WHAT TO PRODUCE:
The exact lines of the listing, from its first through the line that contains "old: pure white screwdriver", are to make up the answer, and pictures are to be left out.

LISTED RECORDS:
=======

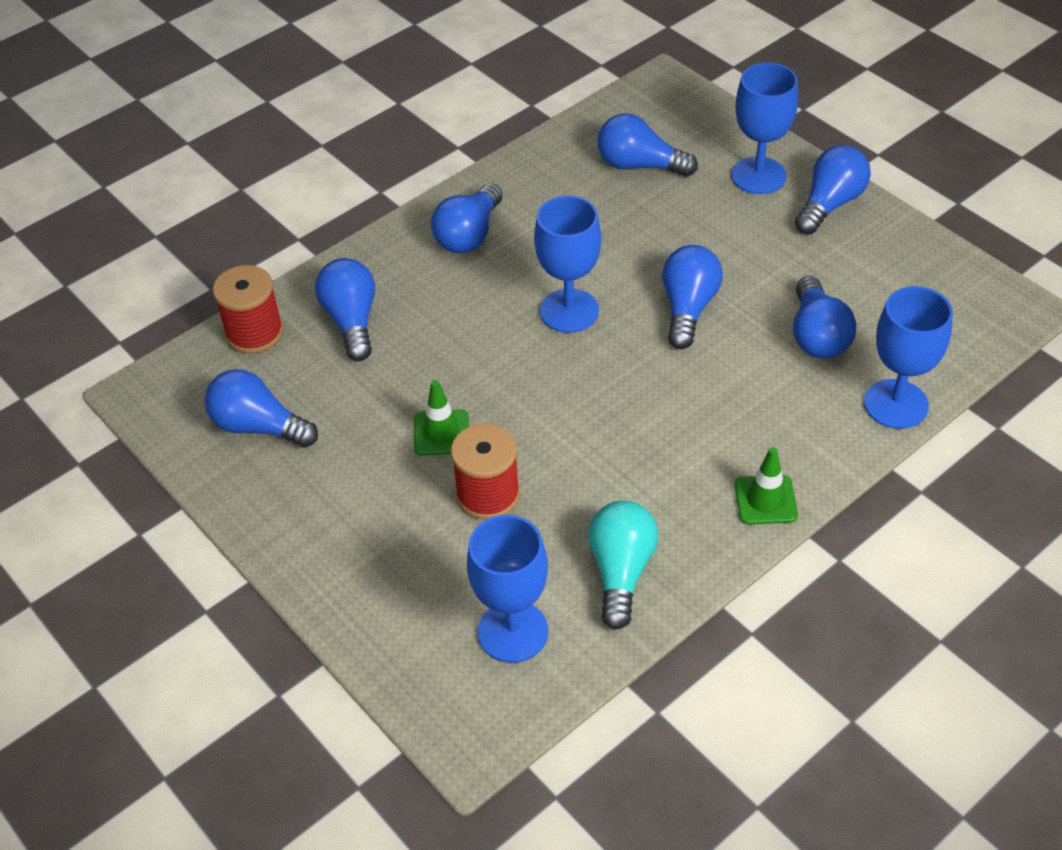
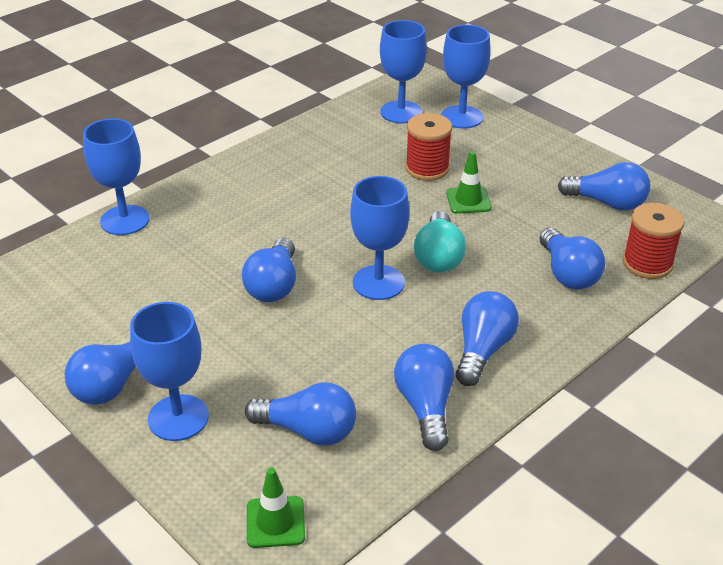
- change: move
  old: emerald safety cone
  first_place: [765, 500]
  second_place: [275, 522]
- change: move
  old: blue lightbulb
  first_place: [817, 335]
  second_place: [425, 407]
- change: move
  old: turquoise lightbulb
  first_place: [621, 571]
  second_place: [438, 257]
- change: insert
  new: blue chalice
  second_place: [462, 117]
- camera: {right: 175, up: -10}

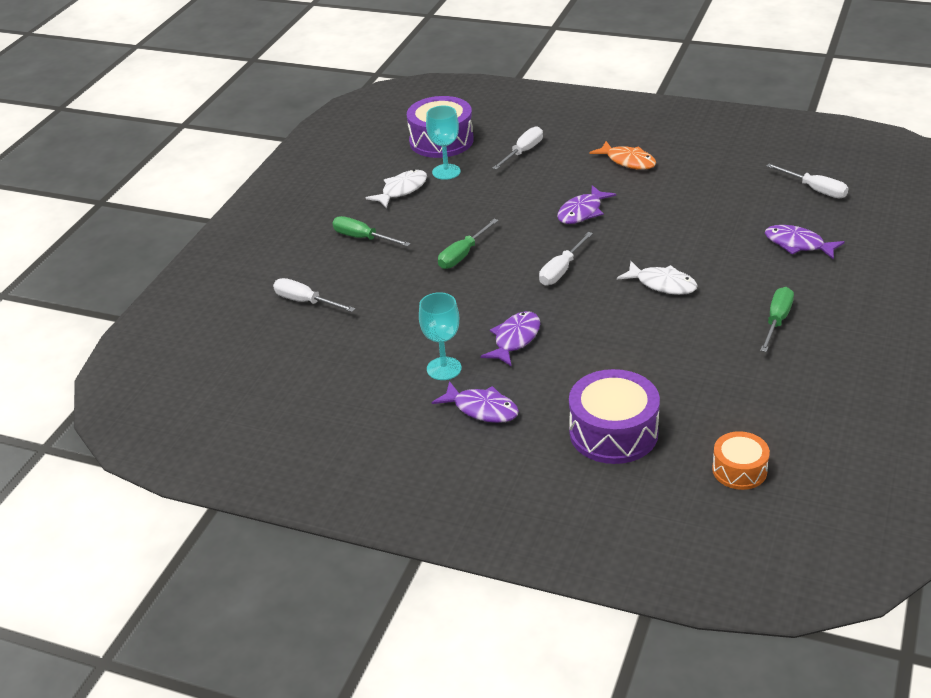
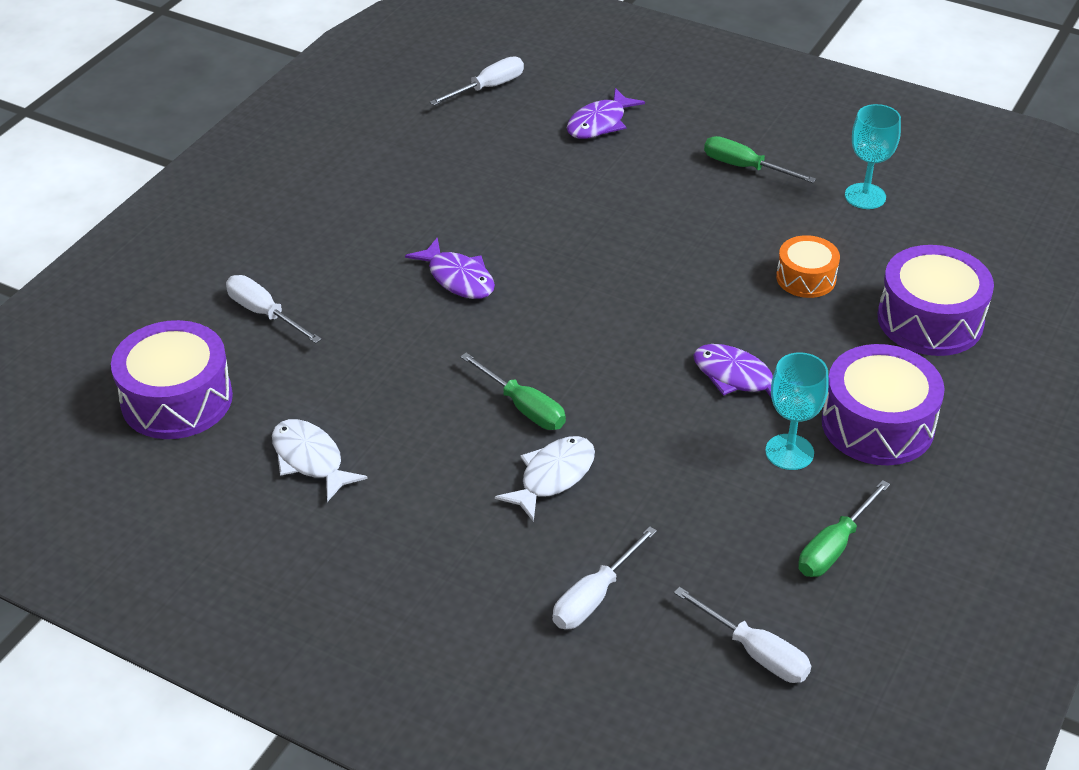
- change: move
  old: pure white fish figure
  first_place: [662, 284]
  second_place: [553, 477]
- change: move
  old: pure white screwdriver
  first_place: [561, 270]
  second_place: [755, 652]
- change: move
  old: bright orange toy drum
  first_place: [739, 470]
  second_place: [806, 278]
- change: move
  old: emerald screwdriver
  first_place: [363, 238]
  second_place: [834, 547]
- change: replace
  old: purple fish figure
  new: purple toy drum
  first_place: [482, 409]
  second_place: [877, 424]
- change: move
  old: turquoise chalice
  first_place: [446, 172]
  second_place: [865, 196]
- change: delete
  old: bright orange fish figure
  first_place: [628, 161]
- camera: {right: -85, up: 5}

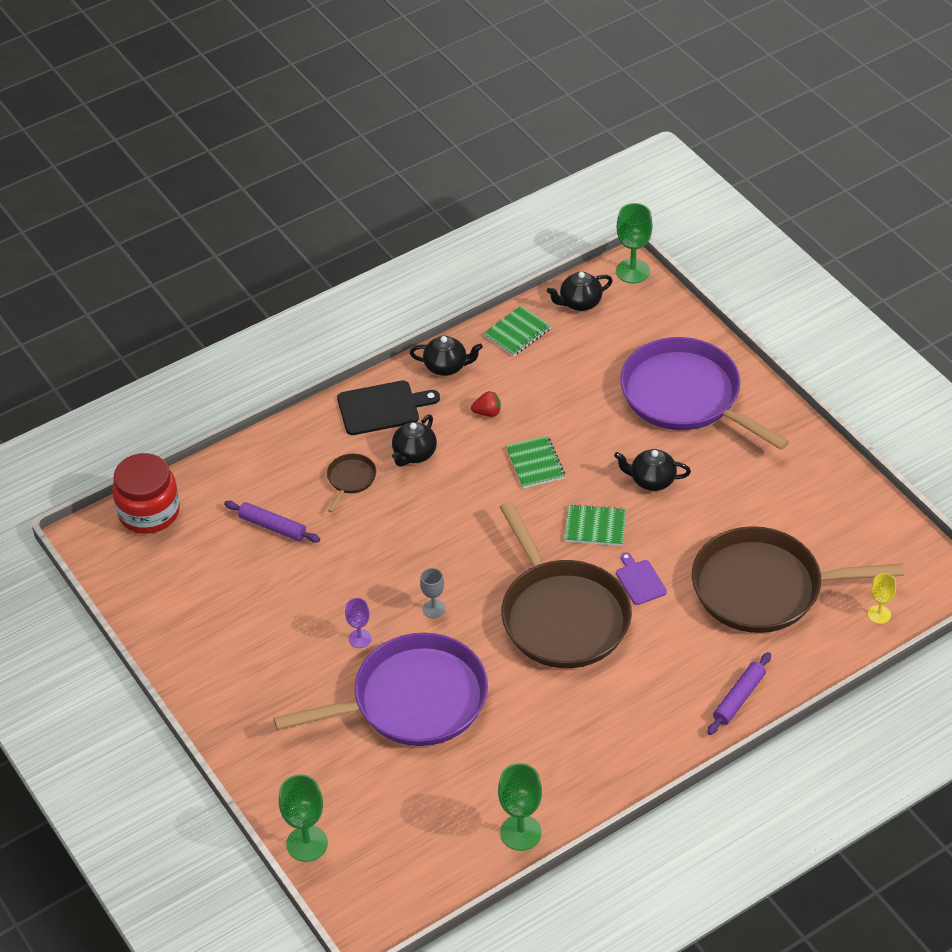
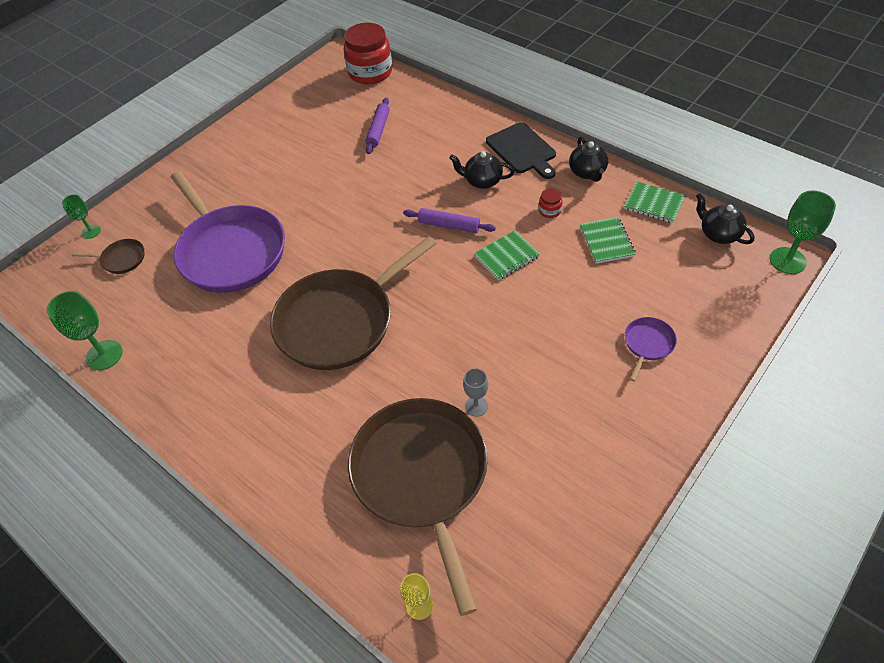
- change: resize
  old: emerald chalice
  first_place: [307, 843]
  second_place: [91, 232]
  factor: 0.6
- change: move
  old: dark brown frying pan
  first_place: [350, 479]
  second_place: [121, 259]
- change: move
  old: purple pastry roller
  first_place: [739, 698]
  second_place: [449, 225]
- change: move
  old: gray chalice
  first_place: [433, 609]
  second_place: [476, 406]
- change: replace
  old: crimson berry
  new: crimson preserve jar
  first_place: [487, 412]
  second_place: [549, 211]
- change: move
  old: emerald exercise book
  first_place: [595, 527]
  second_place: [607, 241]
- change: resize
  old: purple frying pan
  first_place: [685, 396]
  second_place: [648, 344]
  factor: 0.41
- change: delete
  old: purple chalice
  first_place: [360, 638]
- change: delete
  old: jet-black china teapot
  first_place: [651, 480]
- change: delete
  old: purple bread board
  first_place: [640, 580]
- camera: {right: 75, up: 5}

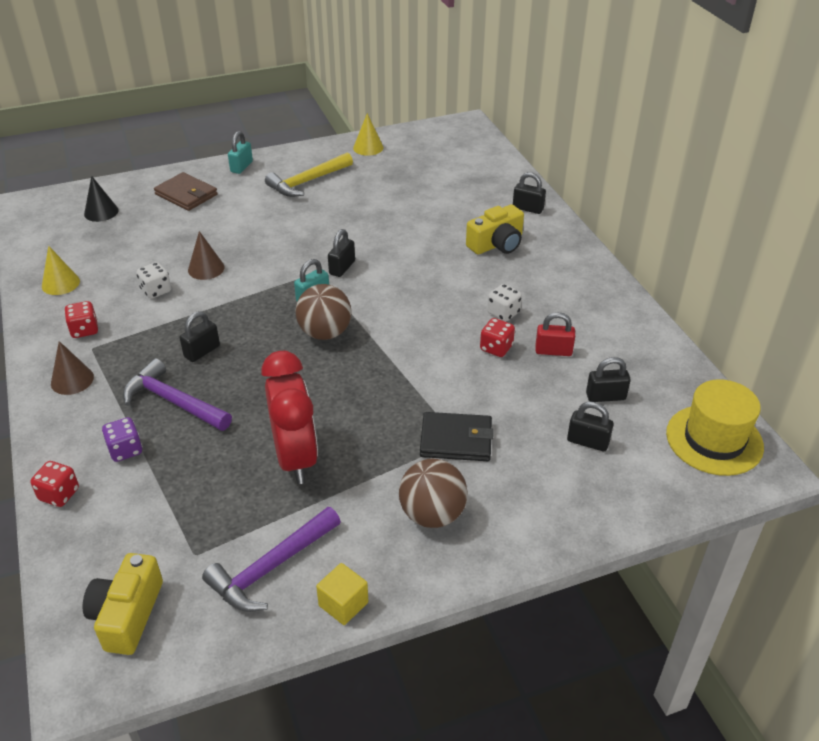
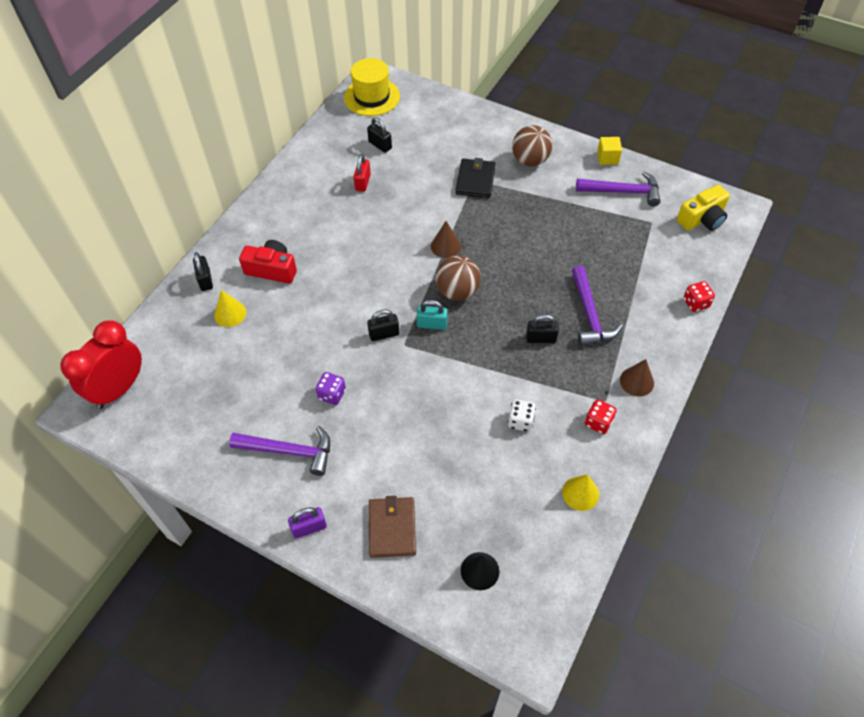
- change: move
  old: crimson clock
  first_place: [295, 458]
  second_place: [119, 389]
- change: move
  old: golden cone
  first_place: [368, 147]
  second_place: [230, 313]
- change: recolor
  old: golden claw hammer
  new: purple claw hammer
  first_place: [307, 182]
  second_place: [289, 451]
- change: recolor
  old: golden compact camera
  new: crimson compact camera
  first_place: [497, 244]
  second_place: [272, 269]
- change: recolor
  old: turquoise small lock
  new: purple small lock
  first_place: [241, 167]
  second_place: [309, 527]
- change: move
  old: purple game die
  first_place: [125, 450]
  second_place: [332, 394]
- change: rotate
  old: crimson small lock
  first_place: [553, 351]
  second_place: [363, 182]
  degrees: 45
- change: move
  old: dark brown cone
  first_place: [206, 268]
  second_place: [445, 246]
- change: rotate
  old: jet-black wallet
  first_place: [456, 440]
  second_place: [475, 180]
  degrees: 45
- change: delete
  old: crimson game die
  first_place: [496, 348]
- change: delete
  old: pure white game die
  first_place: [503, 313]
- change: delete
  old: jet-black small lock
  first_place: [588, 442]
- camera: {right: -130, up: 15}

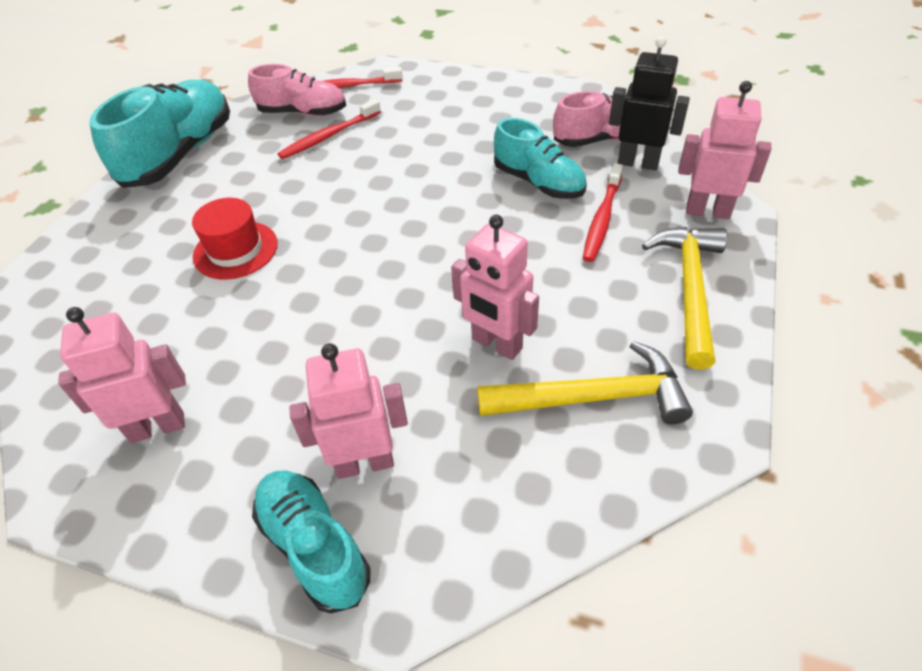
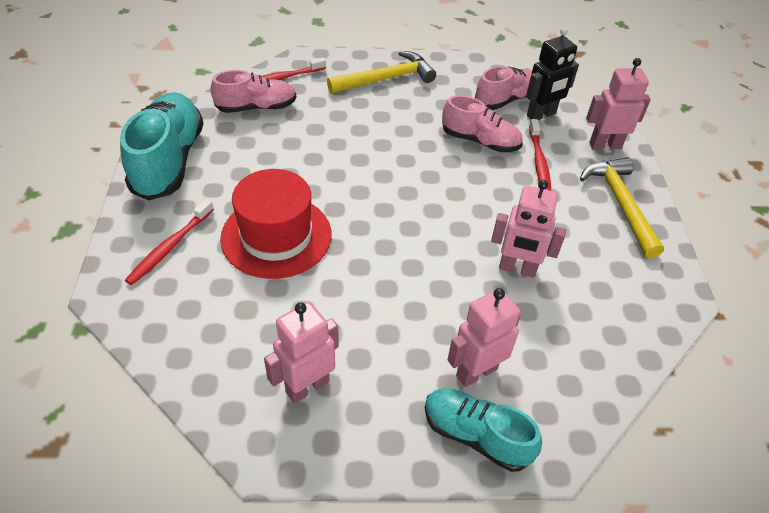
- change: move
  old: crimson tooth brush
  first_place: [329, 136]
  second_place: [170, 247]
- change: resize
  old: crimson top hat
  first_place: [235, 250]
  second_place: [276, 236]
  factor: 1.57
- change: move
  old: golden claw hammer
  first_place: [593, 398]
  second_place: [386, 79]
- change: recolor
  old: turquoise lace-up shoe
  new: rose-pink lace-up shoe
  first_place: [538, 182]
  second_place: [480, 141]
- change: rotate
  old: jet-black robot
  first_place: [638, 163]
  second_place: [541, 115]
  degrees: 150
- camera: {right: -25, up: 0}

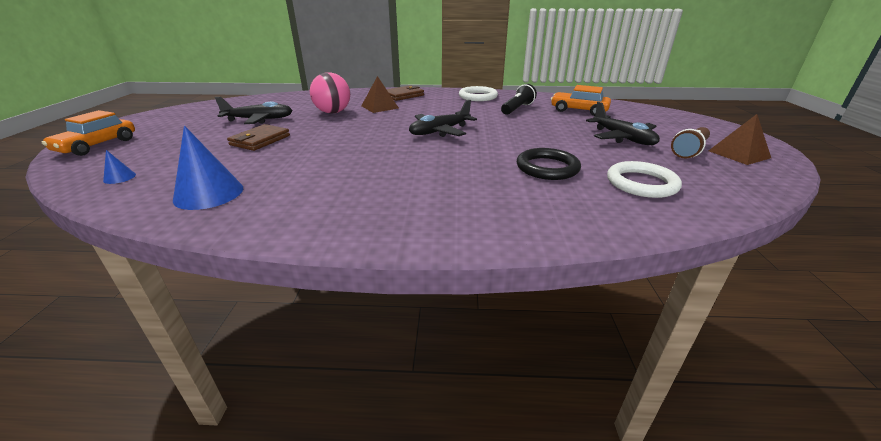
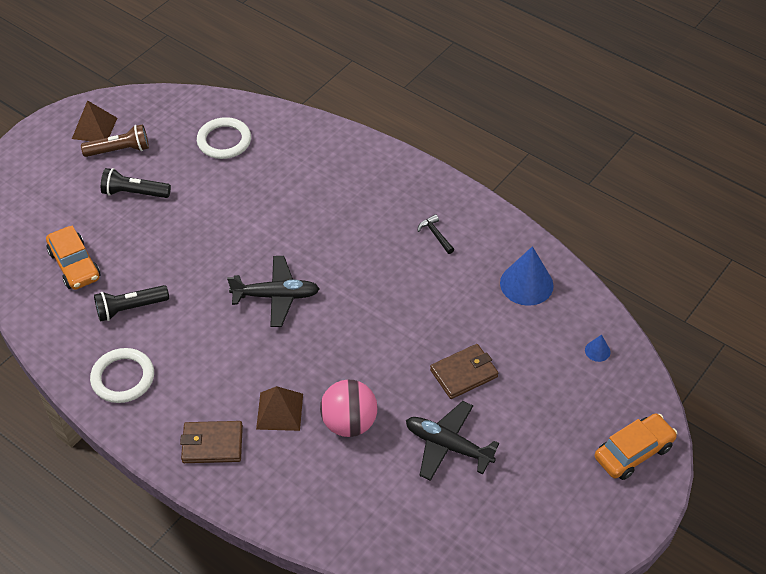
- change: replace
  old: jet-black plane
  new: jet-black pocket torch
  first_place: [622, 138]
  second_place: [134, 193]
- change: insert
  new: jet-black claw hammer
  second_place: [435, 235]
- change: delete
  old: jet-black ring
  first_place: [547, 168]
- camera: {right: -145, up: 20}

=======

FINISHED TASK:
- change: move
  old: emerald safety cone
  first_place: [765, 500]
  second_place: [275, 522]
- change: move
  old: blue lightbulb
  first_place: [817, 335]
  second_place: [425, 407]
- change: move
  old: turquoise lightbulb
  first_place: [621, 571]
  second_place: [438, 257]
- change: insert
  new: blue chalice
  second_place: [462, 117]
- camera: {right: 175, up: -10}

- change: move
  old: pure white fish figure
  first_place: [662, 284]
  second_place: [553, 477]
- change: move
  old: pure white screwdriver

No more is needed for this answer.